======== Dataset entries ========

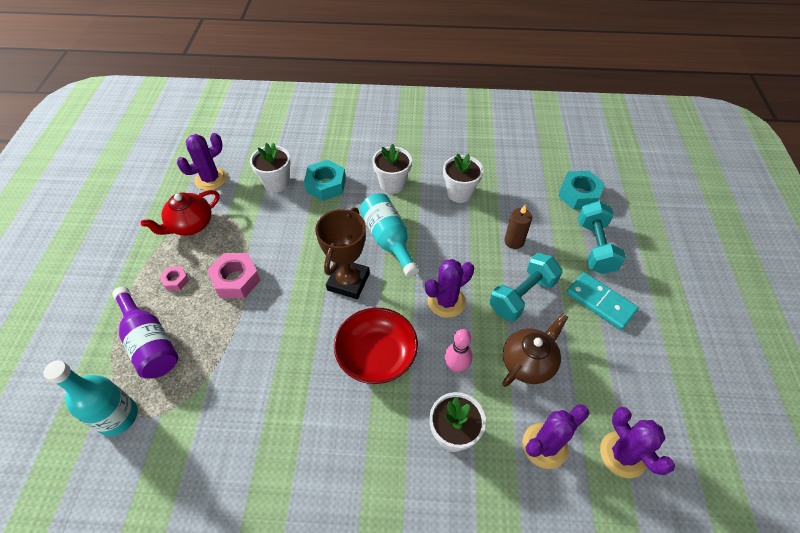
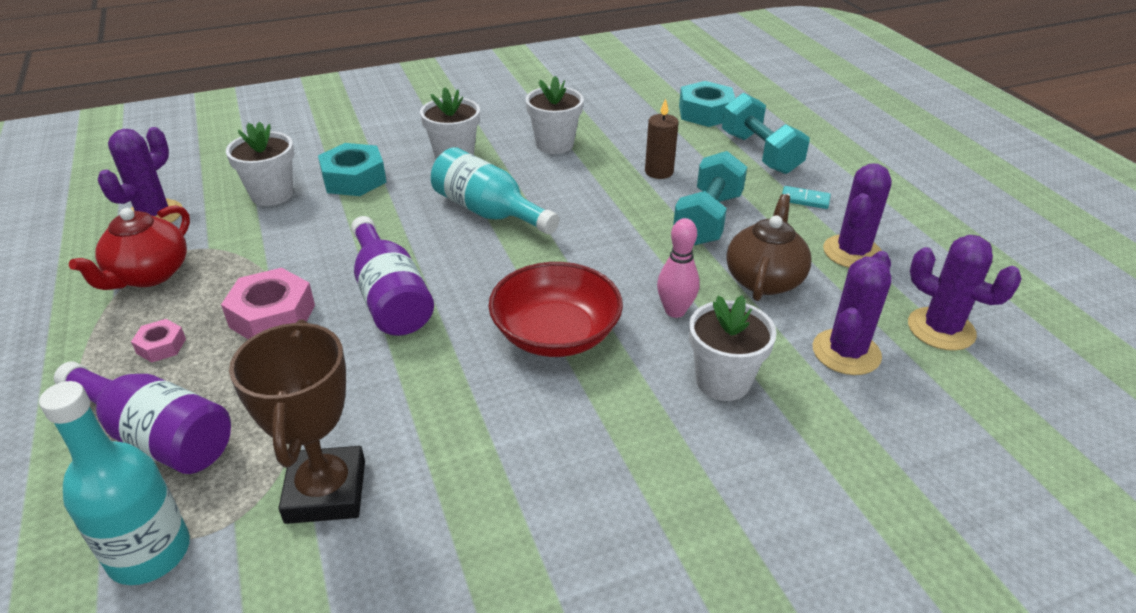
camera: 25 degrees left, 15 degrees down
brown trophy [315,207,370,299] -> brown trophy moved to [229,319,365,524]
purple cactus [425,259,474,318] -> purple cactus moved to [823,163,892,268]
turquoise domino [566,272,639,330] -> turquoise domino [782,186,831,209], size x0.53
none -> purple bottle [351,216,434,336]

========

Work instructions: Starting at the line that contains "brown trophy [315,207,370,299]", copy each line through the last line of the listing, and copy nothing else.

Finished exercise:
brown trophy [315,207,370,299] -> brown trophy moved to [229,319,365,524]
purple cactus [425,259,474,318] -> purple cactus moved to [823,163,892,268]
turquoise domino [566,272,639,330] -> turquoise domino [782,186,831,209], size x0.53
none -> purple bottle [351,216,434,336]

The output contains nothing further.